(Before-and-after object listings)
········
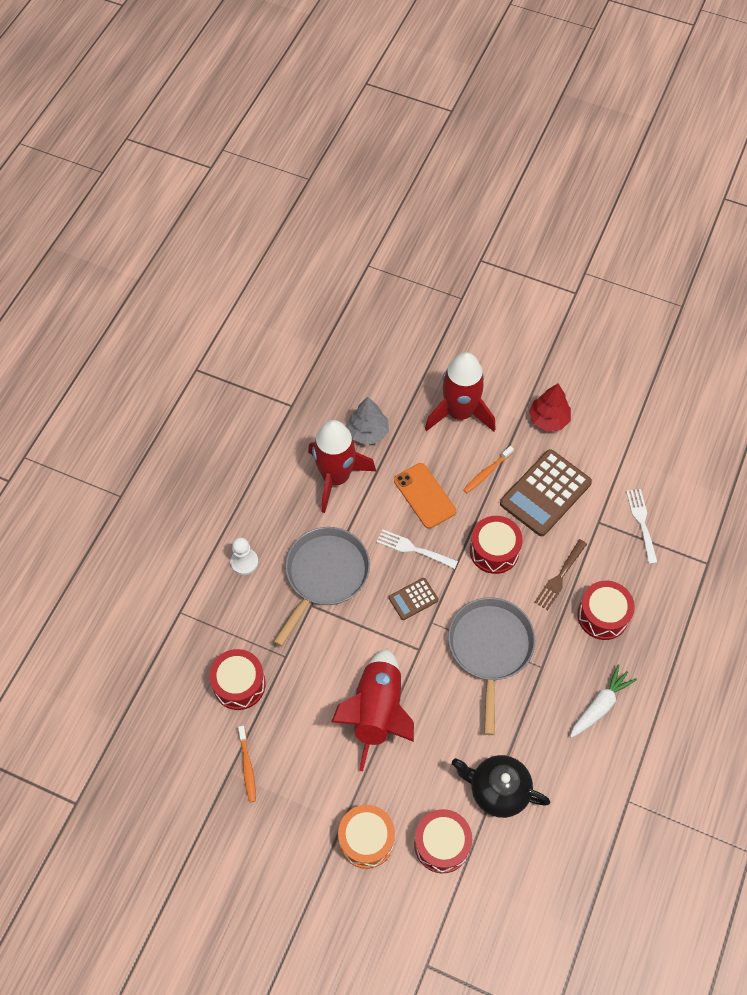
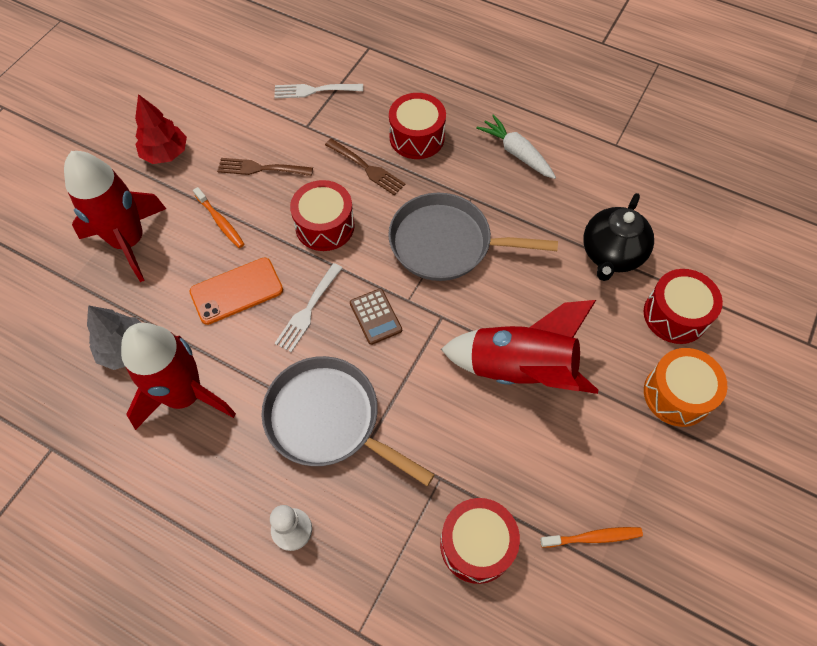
camera: 85 degrees left, 0 degrees up
(545, 493) = (261, 168): brown calculator -> brown fork

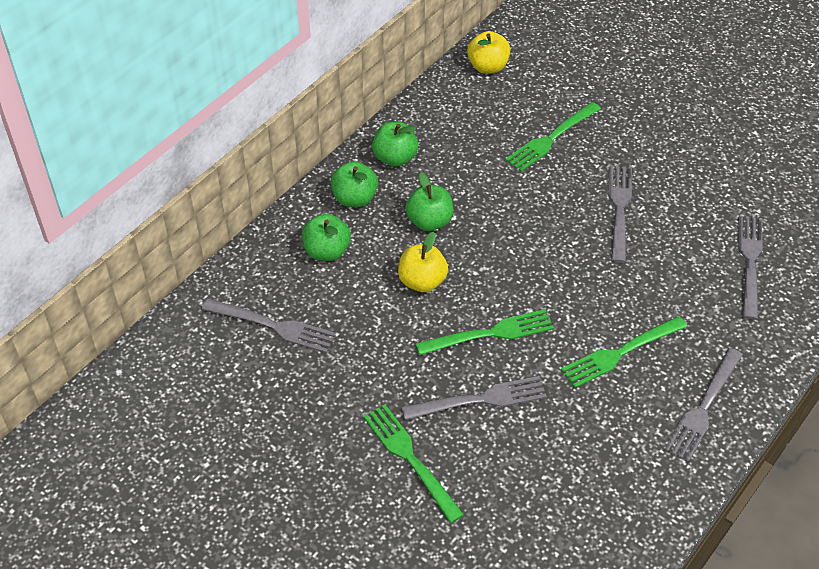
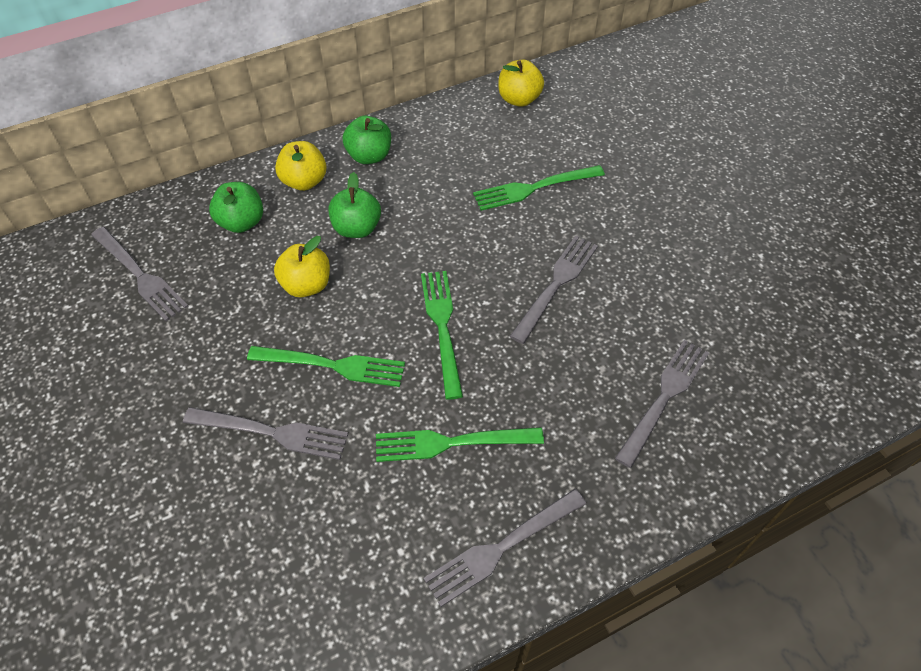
camera: 25 degrees right, 5 degrees up
(354, 198) = (304, 181): green apple -> yellow apple
(410, 459) = (159, 467): green fork -> green fork (442, 327)

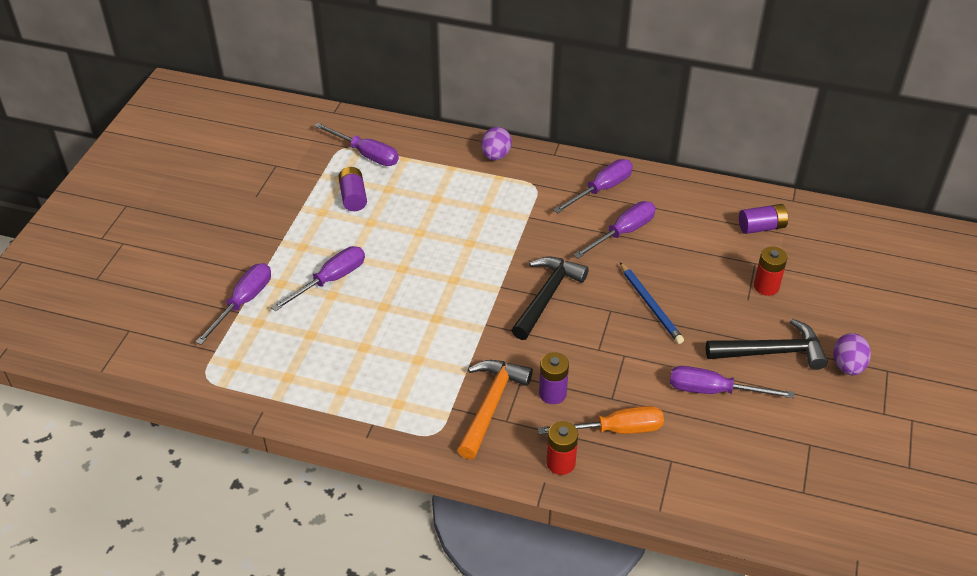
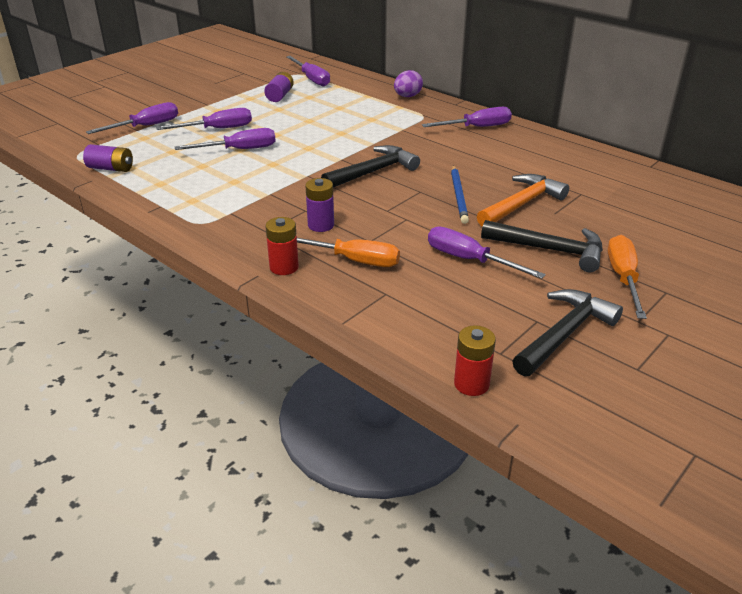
camera: 25 degrees right, 10 degrees down
(490, 405) = (262, 219): orange hammer -> orange hammer (521, 204)
(623, 232) = (473, 152): purple screwdriver -> purple screwdriver (239, 150)
(761, 227) = (605, 175): purple battery -> purple battery (111, 168)
(766, 286) = (579, 209): red battery -> red battery (471, 384)
(838, 451) = (564, 334): none -> black hammer
(847, 366) = (623, 278): purple egg -> orange screwdriver

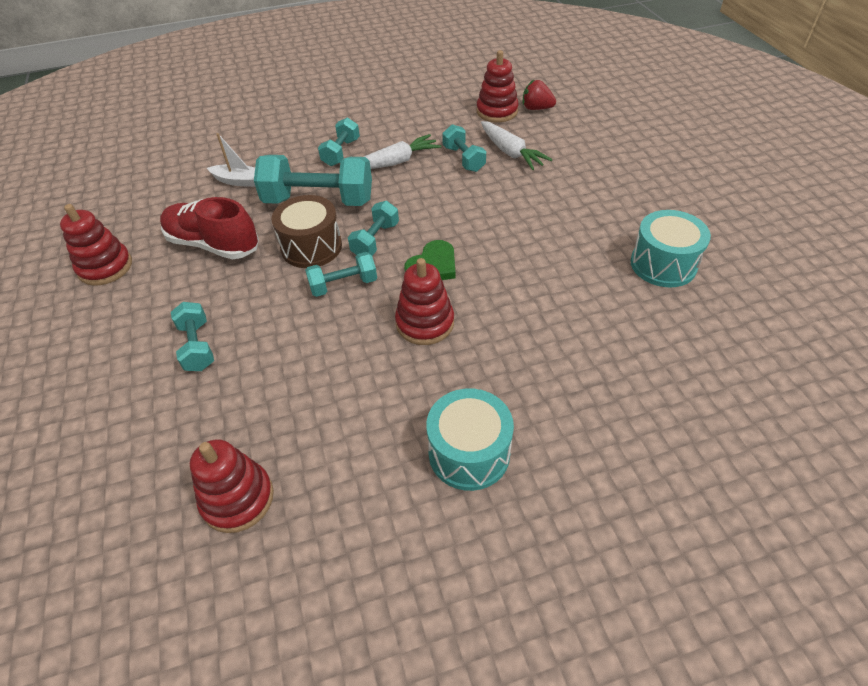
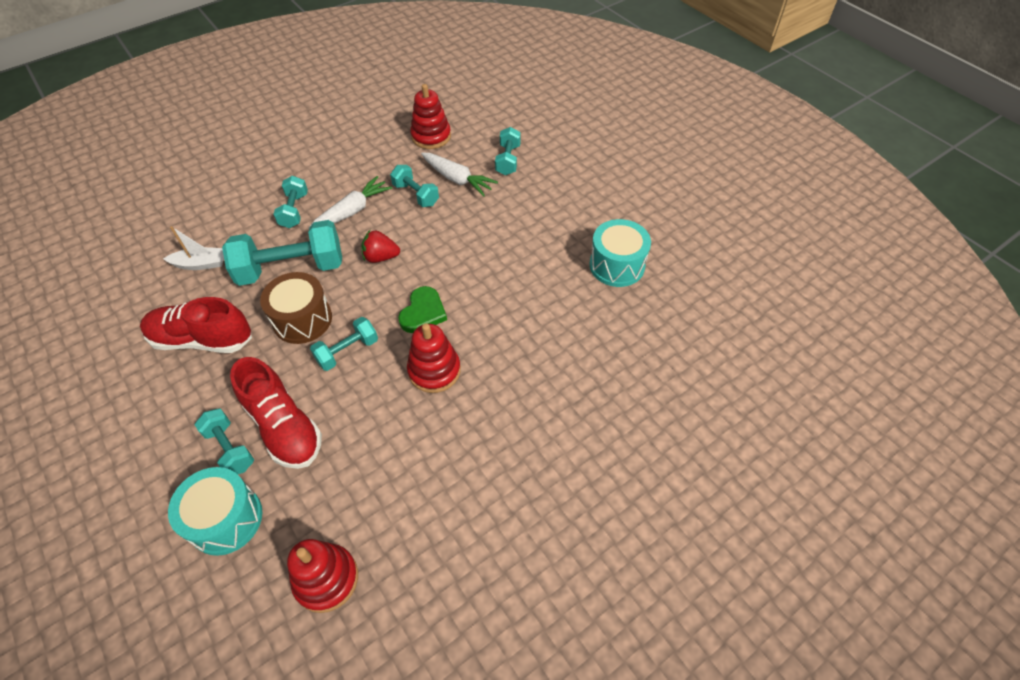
camera: 20 degrees left, 5 degrees up
(105, 267) = (97, 391): red stacking toy -> none
(255, 339) = (284, 426): none -> red shoe
(375, 240) = (361, 298): turquoise dumbbell -> turquoise dumbbell (508, 160)
(469, 453) = (509, 479): turquoise drum -> turquoise drum (226, 519)
(536, 108) = (467, 126): red strawberry -> red strawberry (381, 257)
········
(Instructions to follow): Starting with the line that contains "(105, 267) = (97, 391): red", print every line through the end of the entries above exactly as written, both boundary lines included, and nothing else.

(Result of this task):
(105, 267) = (97, 391): red stacking toy -> none
(255, 339) = (284, 426): none -> red shoe
(375, 240) = (361, 298): turquoise dumbbell -> turquoise dumbbell (508, 160)
(469, 453) = (509, 479): turquoise drum -> turquoise drum (226, 519)
(536, 108) = (467, 126): red strawberry -> red strawberry (381, 257)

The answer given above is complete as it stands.